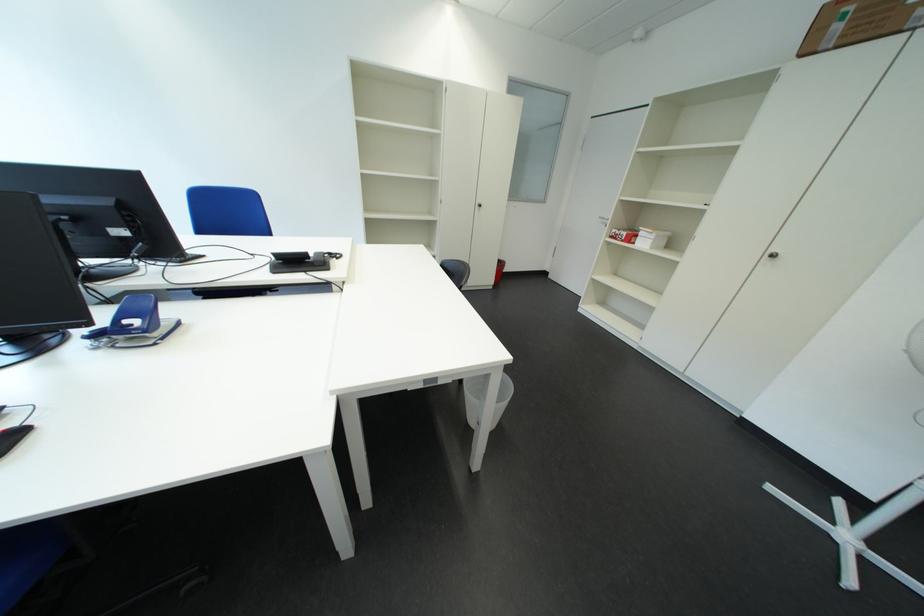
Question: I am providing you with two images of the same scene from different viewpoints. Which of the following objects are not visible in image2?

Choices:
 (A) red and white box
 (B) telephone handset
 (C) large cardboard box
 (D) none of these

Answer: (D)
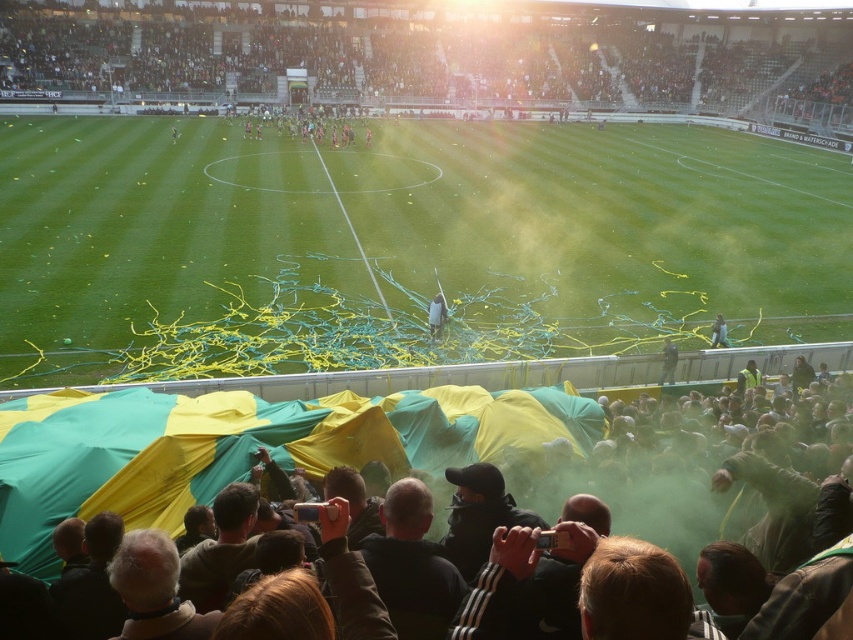
You are a photographer trying to capture a clear shot of the white matte jacket at center from the green fabric crowd at upper center. Based on their relative heights, would the jacket be visible above the crowd?

The green fabric crowd at upper center is much taller than the white matte jacket at center, so the jacket would likely be obscured by the crowd and not visible above them.

You are standing in the soccer stadium and want to move from point A to point B. Point A is at coordinate point (x=55, y=22) and point B is at coordinate point (x=439, y=320). Considering the crowd density, which point is closer to you and easier to reach first?

Point A at coordinate point (x=55, y=22) is closer to you and easier to reach first because it is further to the viewer than point B at coordinate point (x=439, y=320).

You are a photographer at the soccer stadium and want to capture the dark gray jacket at center and the green grass at center in your photo. Which object is positioned to the left side of the other?

The green grass at center is to the left of the dark gray jacket at center.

§ §

WHAT THIS TASK INVOLVES: Copy out every item above word for word, omitting the pictures.

RESPONSE:
Question: I am providing you with two images of the same scene from different viewpoints. Which of the following objects are not visible in image2?

Choices:
 (A) red and white box
 (B) telephone handset
 (C) large cardboard box
 (D) none of these

Answer: (D)
You are a photographer trying to capture a clear shot of the white matte jacket at center from the green fabric crowd at upper center. Based on their relative heights, would the jacket be visible above the crowd?

The green fabric crowd at upper center is much taller than the white matte jacket at center, so the jacket would likely be obscured by the crowd and not visible above them.

You are standing in the soccer stadium and want to move from point A to point B. Point A is at coordinate point (x=55, y=22) and point B is at coordinate point (x=439, y=320). Considering the crowd density, which point is closer to you and easier to reach first?

Point A at coordinate point (x=55, y=22) is closer to you and easier to reach first because it is further to the viewer than point B at coordinate point (x=439, y=320).

You are a photographer at the soccer stadium and want to capture the dark gray jacket at center and the green grass at center in your photo. Which object is positioned to the left side of the other?

The green grass at center is to the left of the dark gray jacket at center.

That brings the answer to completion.